> **What is being asked**: Restate the records so that not a single word differs.

> **The records**:
╔══
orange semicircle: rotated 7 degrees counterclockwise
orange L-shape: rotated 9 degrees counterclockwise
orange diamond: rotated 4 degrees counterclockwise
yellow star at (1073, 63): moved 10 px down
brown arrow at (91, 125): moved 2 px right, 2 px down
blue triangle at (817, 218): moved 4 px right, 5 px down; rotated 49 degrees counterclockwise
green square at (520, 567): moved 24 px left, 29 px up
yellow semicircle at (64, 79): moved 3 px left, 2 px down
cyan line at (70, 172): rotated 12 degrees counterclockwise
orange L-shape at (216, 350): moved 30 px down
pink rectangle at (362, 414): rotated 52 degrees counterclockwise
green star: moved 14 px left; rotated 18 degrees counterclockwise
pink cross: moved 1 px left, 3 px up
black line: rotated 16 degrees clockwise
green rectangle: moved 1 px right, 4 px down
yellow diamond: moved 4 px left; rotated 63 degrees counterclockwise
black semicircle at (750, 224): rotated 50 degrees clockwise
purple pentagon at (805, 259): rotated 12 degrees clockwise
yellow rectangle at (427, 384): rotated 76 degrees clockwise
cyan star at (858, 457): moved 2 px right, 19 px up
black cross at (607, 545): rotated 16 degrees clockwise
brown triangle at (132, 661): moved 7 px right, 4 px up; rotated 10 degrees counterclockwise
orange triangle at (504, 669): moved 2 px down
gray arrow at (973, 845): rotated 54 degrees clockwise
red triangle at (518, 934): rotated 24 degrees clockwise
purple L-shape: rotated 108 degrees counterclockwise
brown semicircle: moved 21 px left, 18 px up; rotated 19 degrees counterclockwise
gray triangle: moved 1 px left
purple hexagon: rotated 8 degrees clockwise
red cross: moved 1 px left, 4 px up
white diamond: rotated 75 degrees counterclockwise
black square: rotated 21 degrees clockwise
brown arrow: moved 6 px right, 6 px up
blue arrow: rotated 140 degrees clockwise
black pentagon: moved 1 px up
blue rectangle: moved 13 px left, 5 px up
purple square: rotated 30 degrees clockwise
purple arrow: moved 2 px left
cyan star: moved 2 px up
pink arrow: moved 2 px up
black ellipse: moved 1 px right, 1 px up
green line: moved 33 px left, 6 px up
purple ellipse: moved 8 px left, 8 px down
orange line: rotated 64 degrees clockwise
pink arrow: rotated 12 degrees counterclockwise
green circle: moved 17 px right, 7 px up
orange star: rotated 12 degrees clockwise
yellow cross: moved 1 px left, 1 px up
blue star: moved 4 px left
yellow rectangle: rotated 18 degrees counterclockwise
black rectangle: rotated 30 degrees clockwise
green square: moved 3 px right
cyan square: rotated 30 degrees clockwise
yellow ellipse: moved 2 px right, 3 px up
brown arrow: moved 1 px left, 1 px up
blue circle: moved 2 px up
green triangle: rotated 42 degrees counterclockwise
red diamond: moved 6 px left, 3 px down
╚══
> **Solution**:
orange semicircle: rotated 7 degrees counterclockwise
orange L-shape: rotated 9 degrees counterclockwise
orange diamond: rotated 4 degrees counterclockwise
yellow star at (1073, 63): moved 10 px down
brown arrow at (91, 125): moved 2 px right, 2 px down
blue triangle at (817, 218): moved 4 px right, 5 px down; rotated 49 degrees counterclockwise
green square at (520, 567): moved 24 px left, 29 px up
yellow semicircle at (64, 79): moved 3 px left, 2 px down
cyan line at (70, 172): rotated 12 degrees counterclockwise
orange L-shape at (216, 350): moved 30 px down
pink rectangle at (362, 414): rotated 52 degrees counterclockwise
green star: moved 14 px left; rotated 18 degrees counterclockwise
pink cross: moved 1 px left, 3 px up
black line: rotated 16 degrees clockwise
green rectangle: moved 1 px right, 4 px down
yellow diamond: moved 4 px left; rotated 63 degrees counterclockwise
black semicircle at (750, 224): rotated 50 degrees clockwise
purple pentagon at (805, 259): rotated 12 degrees clockwise
yellow rectangle at (427, 384): rotated 76 degrees clockwise
cyan star at (858, 457): moved 2 px right, 19 px up
black cross at (607, 545): rotated 16 degrees clockwise
brown triangle at (132, 661): moved 7 px right, 4 px up; rotated 10 degrees counterclockwise
orange triangle at (504, 669): moved 2 px down
gray arrow at (973, 845): rotated 54 degrees clockwise
red triangle at (518, 934): rotated 24 degrees clockwise
purple L-shape: rotated 108 degrees counterclockwise
brown semicircle: moved 21 px left, 18 px up; rotated 19 degrees counterclockwise
gray triangle: moved 1 px left
purple hexagon: rotated 8 degrees clockwise
red cross: moved 1 px left, 4 px up
white diamond: rotated 75 degrees counterclockwise
black square: rotated 21 degrees clockwise
brown arrow: moved 6 px right, 6 px up
blue arrow: rotated 140 degrees clockwise
black pentagon: moved 1 px up
blue rectangle: moved 13 px left, 5 px up
purple square: rotated 30 degrees clockwise
purple arrow: moved 2 px left
cyan star: moved 2 px up
pink arrow: moved 2 px up
black ellipse: moved 1 px right, 1 px up
green line: moved 33 px left, 6 px up
purple ellipse: moved 8 px left, 8 px down
orange line: rotated 64 degrees clockwise
pink arrow: rotated 12 degrees counterclockwise
green circle: moved 17 px right, 7 px up
orange star: rotated 12 degrees clockwise
yellow cross: moved 1 px left, 1 px up
blue star: moved 4 px left
yellow rectangle: rotated 18 degrees counterclockwise
black rectangle: rotated 30 degrees clockwise
green square: moved 3 px right
cyan square: rotated 30 degrees clockwise
yellow ellipse: moved 2 px right, 3 px up
brown arrow: moved 1 px left, 1 px up
blue circle: moved 2 px up
green triangle: rotated 42 degrees counterclockwise
red diamond: moved 6 px left, 3 px down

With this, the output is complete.